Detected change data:
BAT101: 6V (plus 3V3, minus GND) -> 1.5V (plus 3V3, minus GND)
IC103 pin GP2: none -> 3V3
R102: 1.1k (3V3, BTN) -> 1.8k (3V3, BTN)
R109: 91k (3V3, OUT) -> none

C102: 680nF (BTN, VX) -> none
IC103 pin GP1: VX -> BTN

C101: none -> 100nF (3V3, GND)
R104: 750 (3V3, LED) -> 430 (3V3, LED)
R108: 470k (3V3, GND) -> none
==
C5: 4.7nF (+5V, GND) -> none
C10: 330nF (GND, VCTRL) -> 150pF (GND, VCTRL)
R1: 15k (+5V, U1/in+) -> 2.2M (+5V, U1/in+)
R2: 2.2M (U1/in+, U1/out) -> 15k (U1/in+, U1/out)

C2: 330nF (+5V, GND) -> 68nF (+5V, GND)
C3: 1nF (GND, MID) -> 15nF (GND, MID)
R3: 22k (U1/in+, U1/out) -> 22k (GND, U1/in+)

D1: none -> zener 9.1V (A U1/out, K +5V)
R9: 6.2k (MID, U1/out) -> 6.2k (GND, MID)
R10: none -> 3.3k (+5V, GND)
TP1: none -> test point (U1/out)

WHAT YOU NEED TO DO: Your answer should be the exact lines above from the one with "BAT101: 6V (plus" through the one with "C101: none -> 100nF (3V3, GND)", both included, and nothing besides.

WRITTEN REPLY:
BAT101: 6V (plus 3V3, minus GND) -> 1.5V (plus 3V3, minus GND)
IC103 pin GP2: none -> 3V3
R102: 1.1k (3V3, BTN) -> 1.8k (3V3, BTN)
R109: 91k (3V3, OUT) -> none

C102: 680nF (BTN, VX) -> none
IC103 pin GP1: VX -> BTN

C101: none -> 100nF (3V3, GND)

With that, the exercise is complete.